Both the line with "(316, 316) = (176, 293): turquoise" and the line with "camera: 140 degrees right, 10 degrees down" in the records below must appear in the output, along with every line between them, exactly and with nothing added.
##### AVAILABLE DATA
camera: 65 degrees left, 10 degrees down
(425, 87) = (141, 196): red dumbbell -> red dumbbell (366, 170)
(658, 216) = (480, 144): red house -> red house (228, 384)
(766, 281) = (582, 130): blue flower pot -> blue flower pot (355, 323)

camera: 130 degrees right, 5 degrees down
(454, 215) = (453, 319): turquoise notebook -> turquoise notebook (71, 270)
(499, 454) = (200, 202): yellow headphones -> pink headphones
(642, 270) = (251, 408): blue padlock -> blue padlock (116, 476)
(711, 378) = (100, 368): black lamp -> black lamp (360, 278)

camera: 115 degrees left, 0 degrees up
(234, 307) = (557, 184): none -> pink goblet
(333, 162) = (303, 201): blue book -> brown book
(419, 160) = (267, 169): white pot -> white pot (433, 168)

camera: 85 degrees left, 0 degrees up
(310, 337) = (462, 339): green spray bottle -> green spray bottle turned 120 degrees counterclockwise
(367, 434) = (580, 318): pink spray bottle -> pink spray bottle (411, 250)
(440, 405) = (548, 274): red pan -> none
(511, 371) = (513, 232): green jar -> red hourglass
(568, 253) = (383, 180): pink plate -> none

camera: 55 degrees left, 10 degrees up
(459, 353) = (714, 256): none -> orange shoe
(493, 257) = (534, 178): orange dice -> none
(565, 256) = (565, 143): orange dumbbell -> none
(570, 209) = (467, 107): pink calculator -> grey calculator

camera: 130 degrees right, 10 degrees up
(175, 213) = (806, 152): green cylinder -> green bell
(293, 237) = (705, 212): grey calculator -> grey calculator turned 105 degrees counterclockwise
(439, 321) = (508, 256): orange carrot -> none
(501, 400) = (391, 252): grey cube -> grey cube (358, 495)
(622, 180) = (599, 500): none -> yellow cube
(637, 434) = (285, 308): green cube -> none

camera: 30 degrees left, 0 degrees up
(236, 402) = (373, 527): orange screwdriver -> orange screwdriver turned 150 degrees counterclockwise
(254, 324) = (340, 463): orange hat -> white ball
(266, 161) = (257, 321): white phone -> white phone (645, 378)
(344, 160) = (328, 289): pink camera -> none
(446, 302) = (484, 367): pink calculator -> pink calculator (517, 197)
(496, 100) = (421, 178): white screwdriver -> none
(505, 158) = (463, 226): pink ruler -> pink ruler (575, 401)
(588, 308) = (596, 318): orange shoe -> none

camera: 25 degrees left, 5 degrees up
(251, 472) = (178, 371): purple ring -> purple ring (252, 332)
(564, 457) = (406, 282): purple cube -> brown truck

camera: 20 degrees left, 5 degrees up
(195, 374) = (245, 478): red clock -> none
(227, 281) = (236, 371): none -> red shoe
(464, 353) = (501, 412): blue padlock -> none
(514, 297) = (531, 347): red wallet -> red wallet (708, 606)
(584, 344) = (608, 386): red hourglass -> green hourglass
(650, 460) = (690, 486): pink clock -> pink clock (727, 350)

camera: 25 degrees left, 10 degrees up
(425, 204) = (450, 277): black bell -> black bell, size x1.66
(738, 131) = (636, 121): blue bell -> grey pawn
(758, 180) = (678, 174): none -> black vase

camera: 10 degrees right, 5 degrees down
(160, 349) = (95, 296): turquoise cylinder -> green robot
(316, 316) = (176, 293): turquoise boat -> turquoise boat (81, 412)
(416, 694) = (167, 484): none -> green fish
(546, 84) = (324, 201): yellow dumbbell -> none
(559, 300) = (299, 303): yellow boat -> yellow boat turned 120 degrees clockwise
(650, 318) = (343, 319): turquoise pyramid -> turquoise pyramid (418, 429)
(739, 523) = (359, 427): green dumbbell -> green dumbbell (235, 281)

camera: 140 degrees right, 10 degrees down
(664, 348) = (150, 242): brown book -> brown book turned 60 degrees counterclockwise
##########
▶ **SOLUTION TO THE EXERCISE**:
(316, 316) = (176, 293): turquoise boat -> turquoise boat (81, 412)
(416, 694) = (167, 484): none -> green fish
(546, 84) = (324, 201): yellow dumbbell -> none
(559, 300) = (299, 303): yellow boat -> yellow boat turned 120 degrees clockwise
(650, 318) = (343, 319): turquoise pyramid -> turquoise pyramid (418, 429)
(739, 523) = (359, 427): green dumbbell -> green dumbbell (235, 281)

camera: 140 degrees right, 10 degrees down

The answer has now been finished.